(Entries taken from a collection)
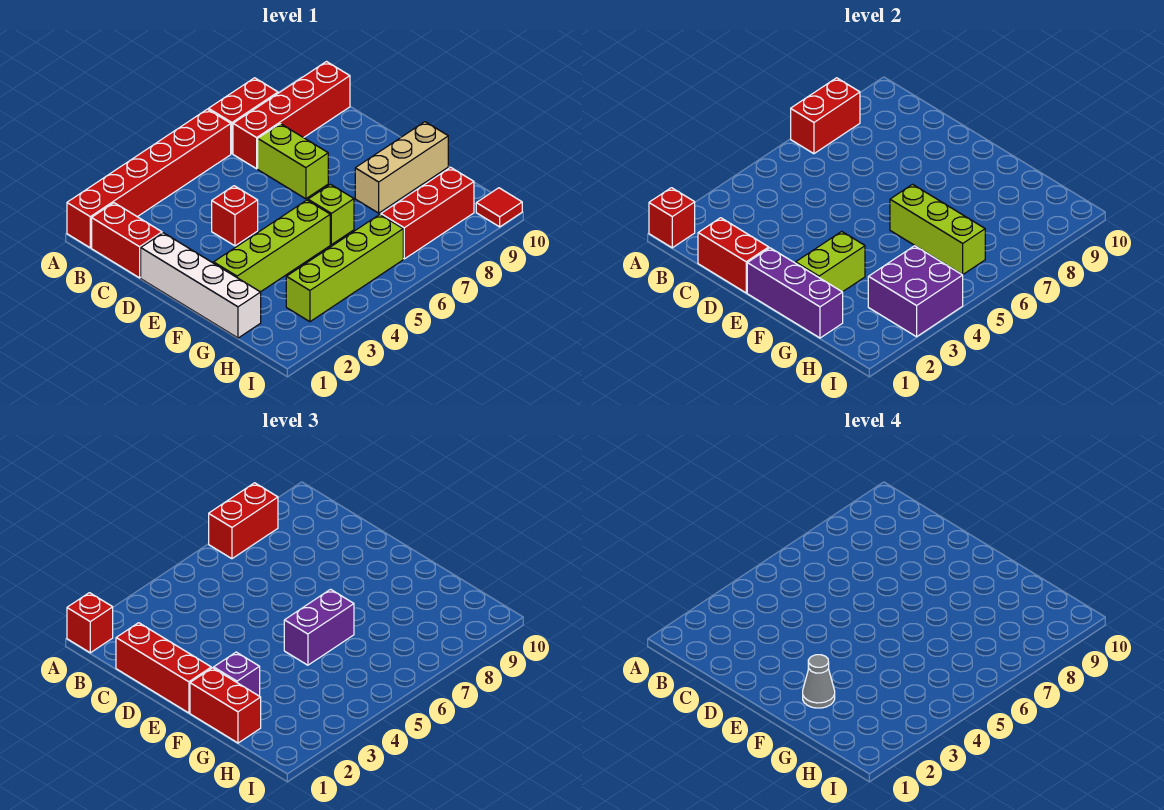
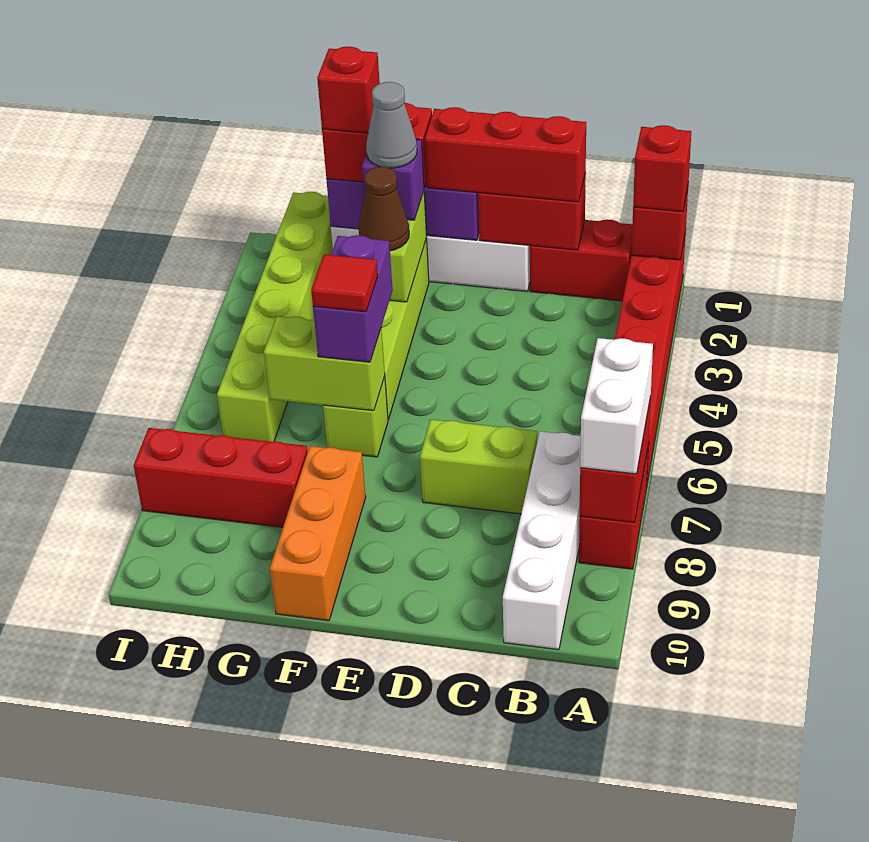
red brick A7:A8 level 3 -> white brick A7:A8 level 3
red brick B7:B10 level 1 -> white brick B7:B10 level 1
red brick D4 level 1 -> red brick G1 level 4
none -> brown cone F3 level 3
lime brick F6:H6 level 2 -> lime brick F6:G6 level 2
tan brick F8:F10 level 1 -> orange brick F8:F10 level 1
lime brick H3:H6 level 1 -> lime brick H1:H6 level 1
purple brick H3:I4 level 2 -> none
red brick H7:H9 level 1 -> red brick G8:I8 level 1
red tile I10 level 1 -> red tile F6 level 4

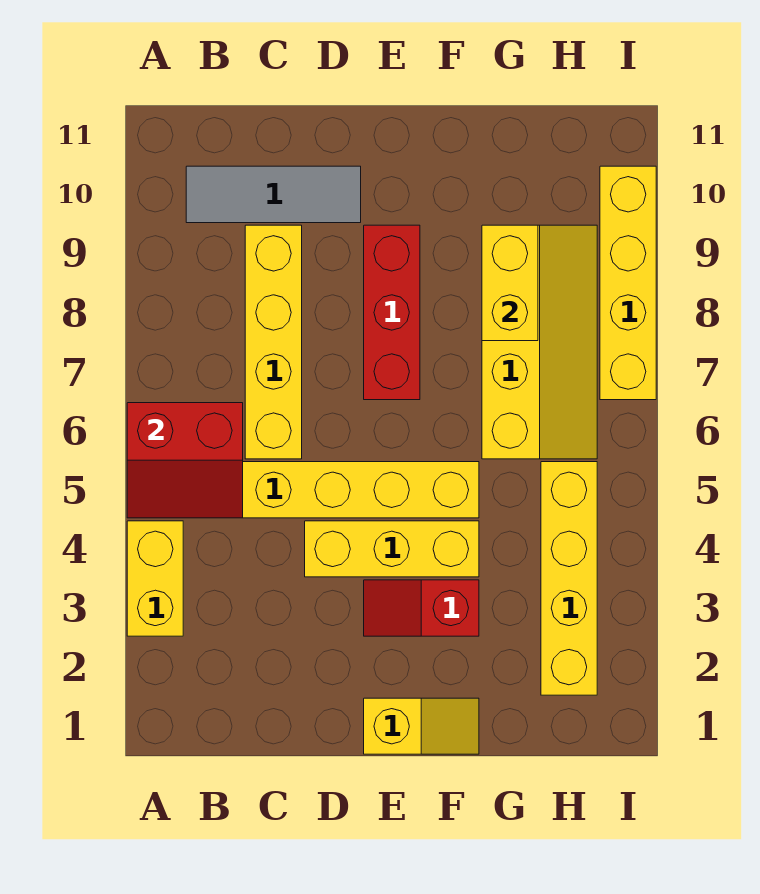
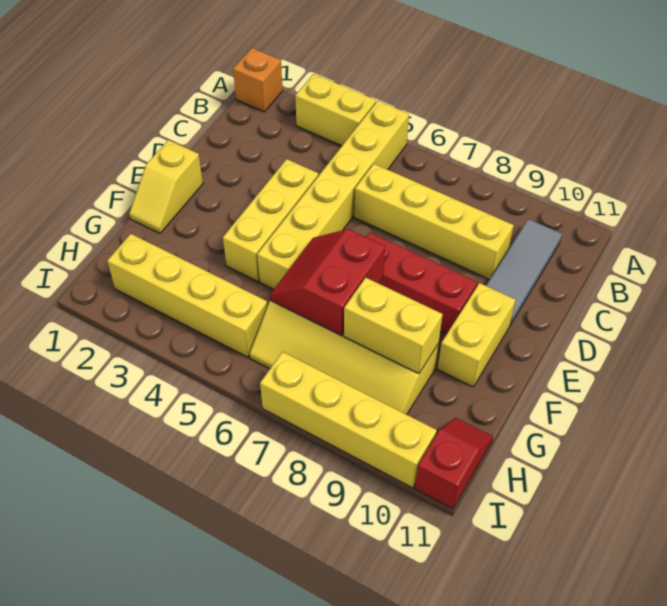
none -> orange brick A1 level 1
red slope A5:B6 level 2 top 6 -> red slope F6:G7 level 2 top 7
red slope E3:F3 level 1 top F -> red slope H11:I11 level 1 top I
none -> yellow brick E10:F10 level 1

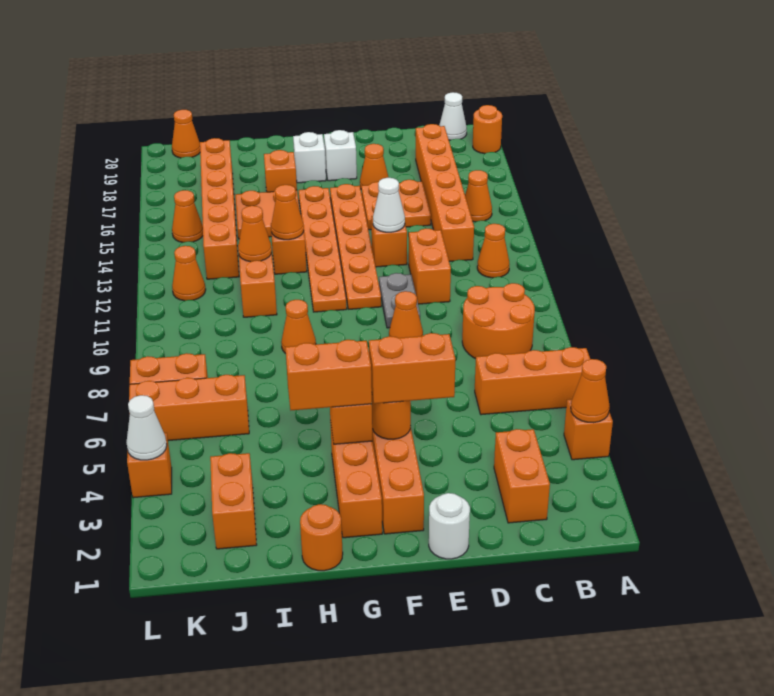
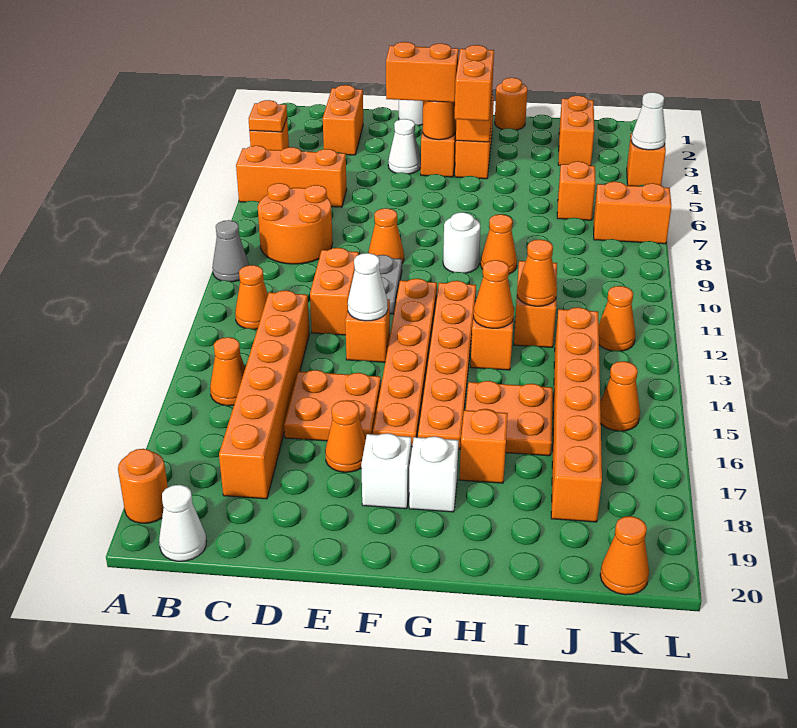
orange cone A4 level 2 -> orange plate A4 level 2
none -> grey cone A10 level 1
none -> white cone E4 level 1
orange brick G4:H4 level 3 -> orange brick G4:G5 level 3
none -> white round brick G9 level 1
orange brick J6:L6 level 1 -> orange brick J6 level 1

### [WORK INSTRUCTION]
Copy back exactly the lines above from the one containing "lime brick H3:H6" through the one containing "none -> yellow brick E10:F10 level 1", and leave every picture behind.

### [EXERCISE OUTPUT]
lime brick H3:H6 level 1 -> lime brick H1:H6 level 1
purple brick H3:I4 level 2 -> none
red brick H7:H9 level 1 -> red brick G8:I8 level 1
red tile I10 level 1 -> red tile F6 level 4

none -> orange brick A1 level 1
red slope A5:B6 level 2 top 6 -> red slope F6:G7 level 2 top 7
red slope E3:F3 level 1 top F -> red slope H11:I11 level 1 top I
none -> yellow brick E10:F10 level 1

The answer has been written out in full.